(Object state comparisons)
[Start of section]
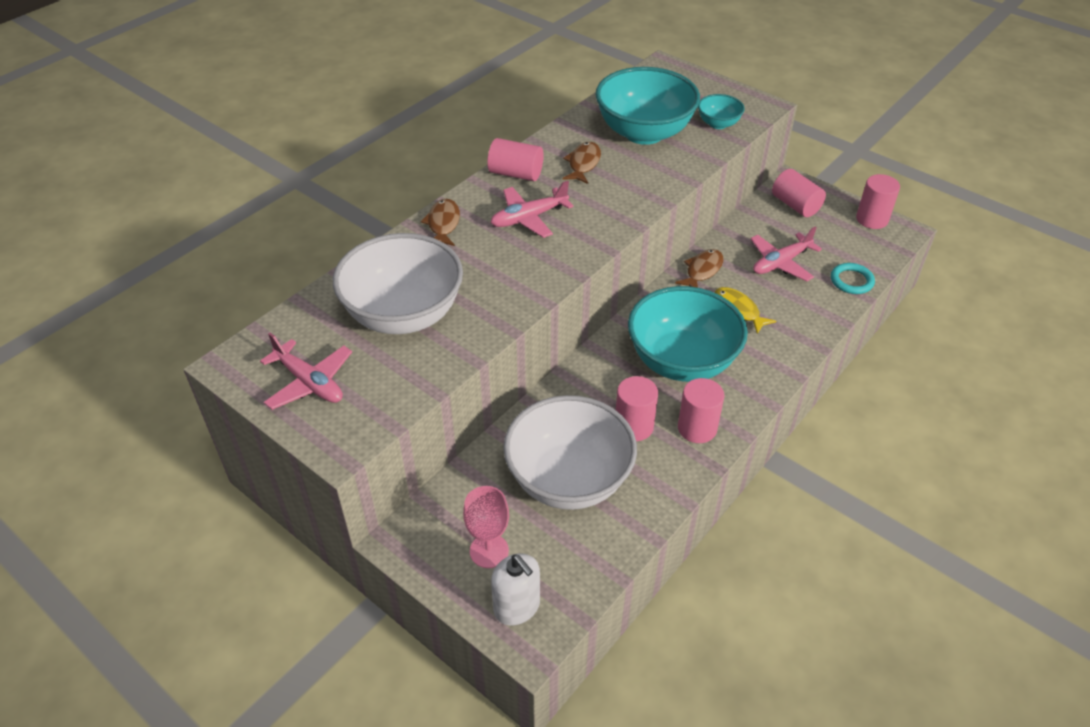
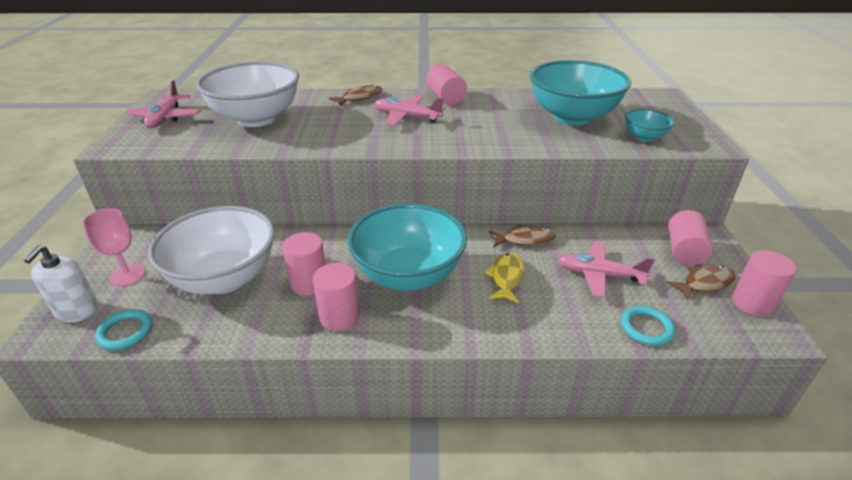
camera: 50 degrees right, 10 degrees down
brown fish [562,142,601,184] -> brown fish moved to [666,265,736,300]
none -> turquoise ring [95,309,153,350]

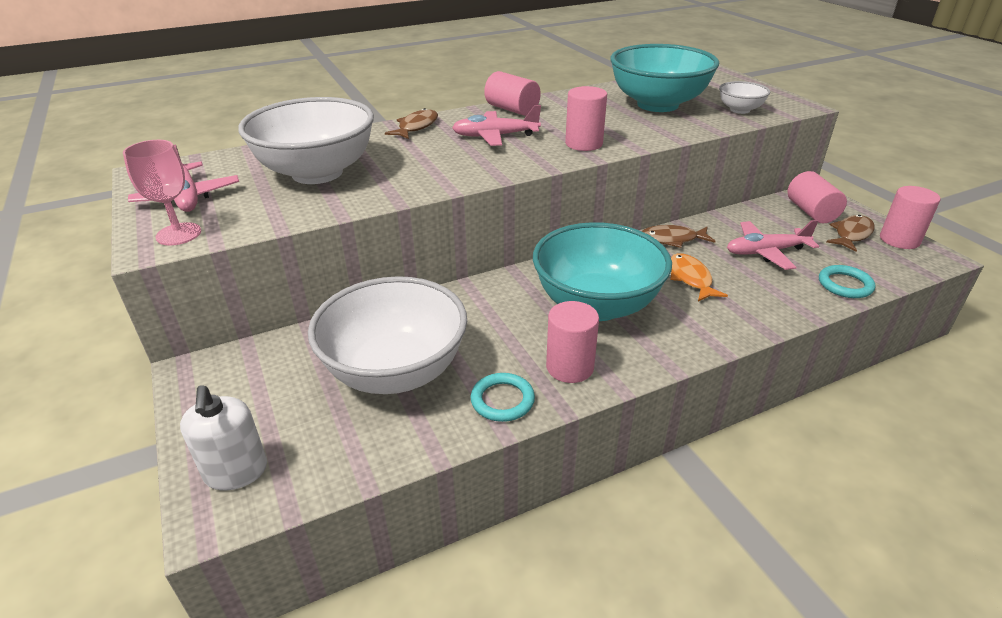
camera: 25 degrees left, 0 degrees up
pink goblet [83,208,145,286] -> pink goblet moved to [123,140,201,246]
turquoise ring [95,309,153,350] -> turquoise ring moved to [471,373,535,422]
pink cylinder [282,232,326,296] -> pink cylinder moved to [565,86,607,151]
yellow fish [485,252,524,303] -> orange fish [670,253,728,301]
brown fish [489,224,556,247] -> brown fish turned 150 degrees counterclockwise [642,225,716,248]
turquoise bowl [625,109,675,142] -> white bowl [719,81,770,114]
[End of section]
[Start of section]
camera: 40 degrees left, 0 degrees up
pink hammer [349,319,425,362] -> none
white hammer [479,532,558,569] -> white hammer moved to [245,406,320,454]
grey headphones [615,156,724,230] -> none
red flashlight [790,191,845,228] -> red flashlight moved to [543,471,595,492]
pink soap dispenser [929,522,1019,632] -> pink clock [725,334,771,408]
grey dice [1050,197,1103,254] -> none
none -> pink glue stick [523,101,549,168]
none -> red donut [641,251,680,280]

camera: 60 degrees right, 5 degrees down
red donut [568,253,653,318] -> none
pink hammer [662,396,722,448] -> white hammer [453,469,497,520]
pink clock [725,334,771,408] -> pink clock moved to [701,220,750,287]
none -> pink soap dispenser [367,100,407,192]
[End of section]
== EXERCISE DESCRIPTION ==
Return, unchanged, the run of lines above that opens with the line containing "red flashlight [790,191,845,228]" and closes with the line containing "camera: 60 degrees right, 5 degrees down". Include both.

== REPLY TO THE TASK ==
red flashlight [790,191,845,228] -> red flashlight moved to [543,471,595,492]
pink soap dispenser [929,522,1019,632] -> pink clock [725,334,771,408]
grey dice [1050,197,1103,254] -> none
none -> pink glue stick [523,101,549,168]
none -> red donut [641,251,680,280]

camera: 60 degrees right, 5 degrees down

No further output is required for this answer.